* _WHAT TO WORK ON_
Write out each line below precisely, passing over the pictures.

* _THE DATA_
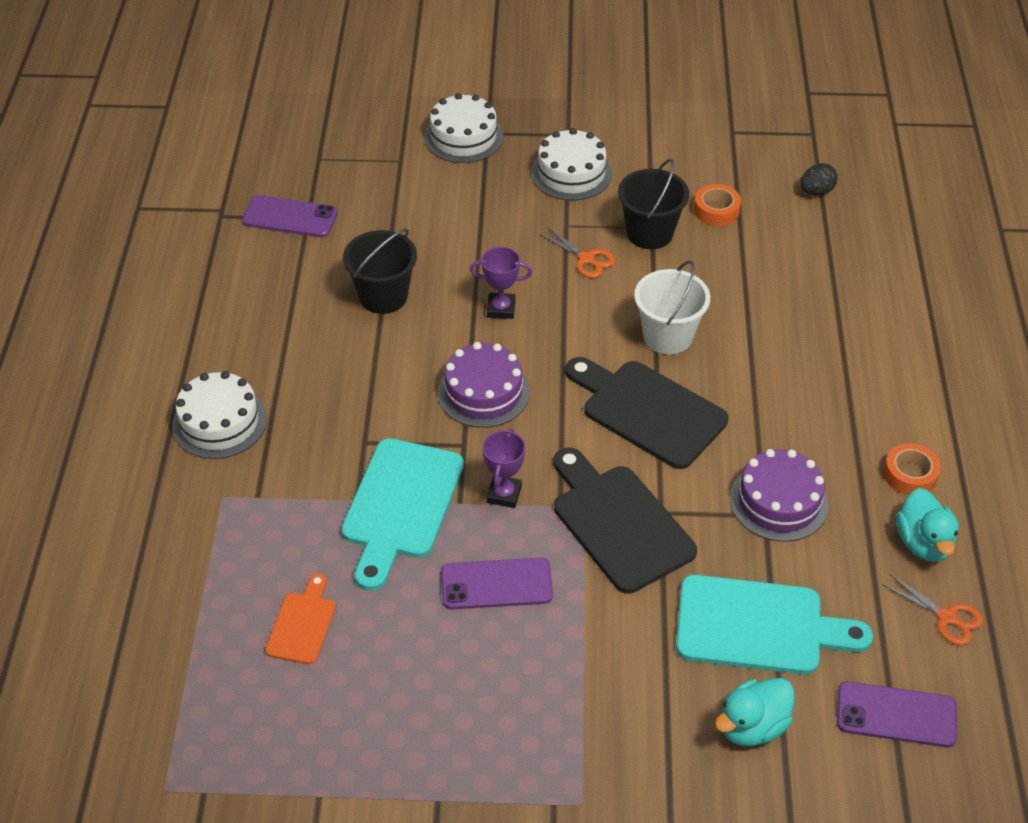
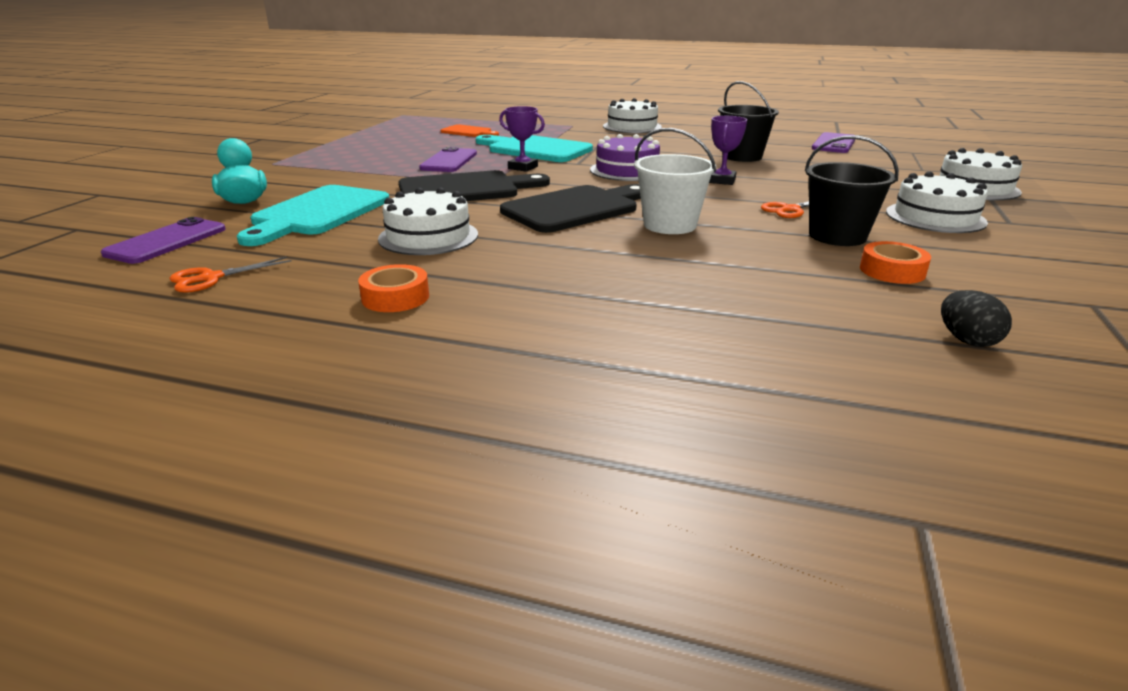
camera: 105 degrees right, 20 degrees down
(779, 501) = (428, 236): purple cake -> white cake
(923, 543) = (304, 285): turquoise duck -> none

* _OUTPUT BELOW_
camera: 105 degrees right, 20 degrees down
(779, 501) = (428, 236): purple cake -> white cake
(923, 543) = (304, 285): turquoise duck -> none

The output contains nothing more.